┌──
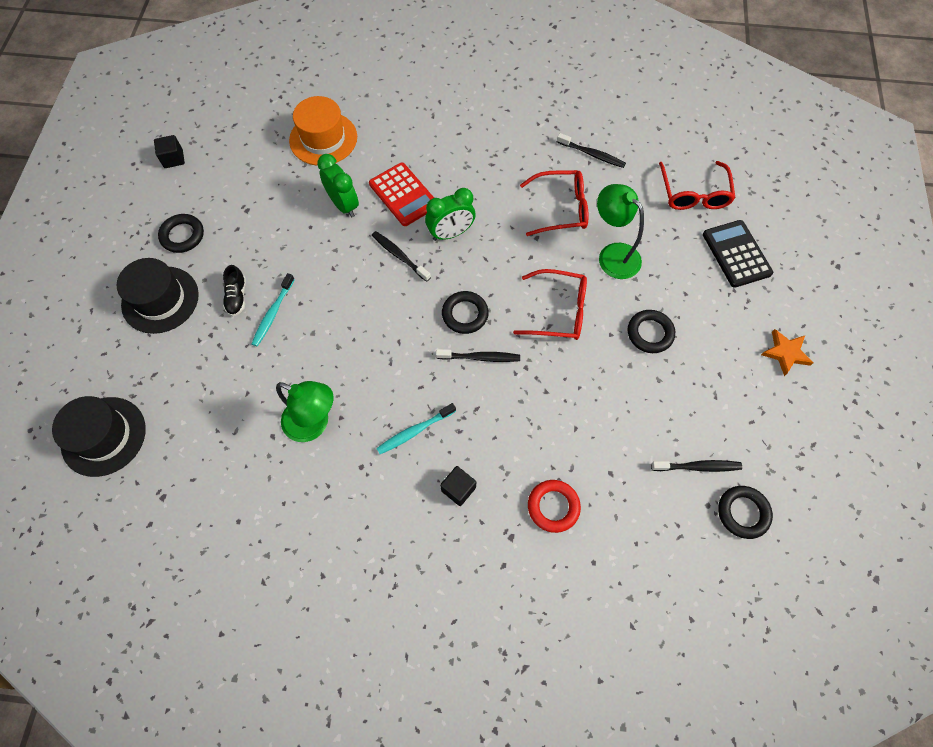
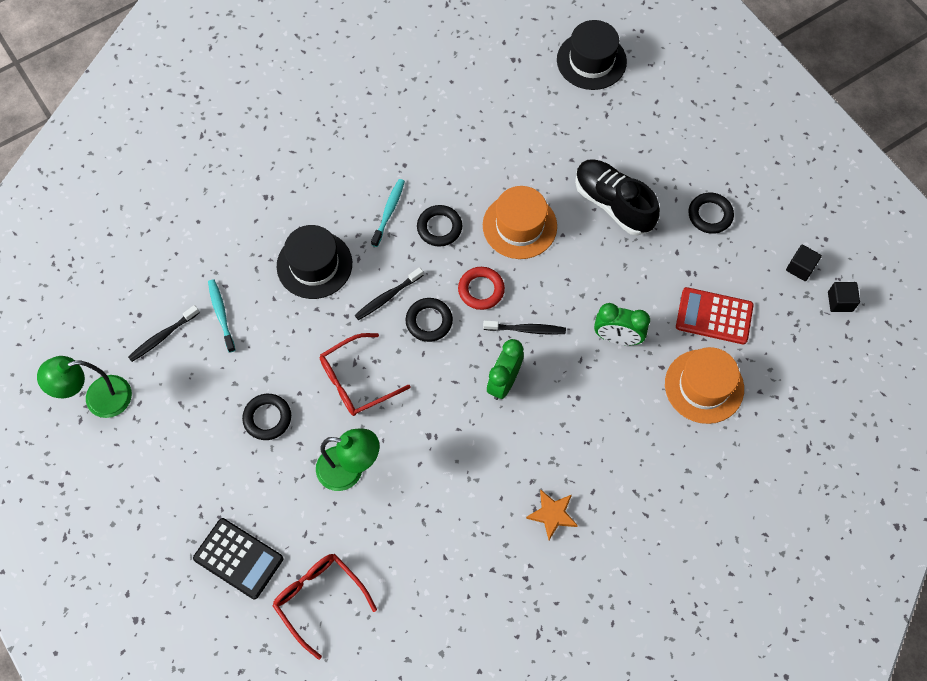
camera: 140 degrees right, 0 degrees up
(160, 299) = (665, 161): black hat -> black hat (314, 265)
(237, 297) = (613, 204): black shoe -> black shoe, size x2.09
(273, 313) = (573, 212): turquoise toothbrush -> turquoise toothbrush (221, 314)
(314, 424) = (463, 166): green lamp -> green lamp (98, 399)
(324, 335) = (519, 226): none -> orange hat
(403, 195) = (578, 387): red calculator -> red calculator (714, 316)
(458, 489) = (325, 199): black cube -> black cube (840, 302)
(553, 507) = (250, 235): red ring -> red ring (481, 290)
(561, 208) = (430, 482): red glasses -> none
(592, 154) = (449, 569): black toothbrush -> none
(742, 513) = (110, 327): black ring -> black ring (439, 228)
(785, 353) = (141, 486): orange star -> orange star (552, 514)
└──
§ PROBLEM:
Return the lines of the records that include the string "orange".

§ COMPLETED TASK:
(324, 335) = (519, 226): none -> orange hat
(785, 353) = (141, 486): orange star -> orange star (552, 514)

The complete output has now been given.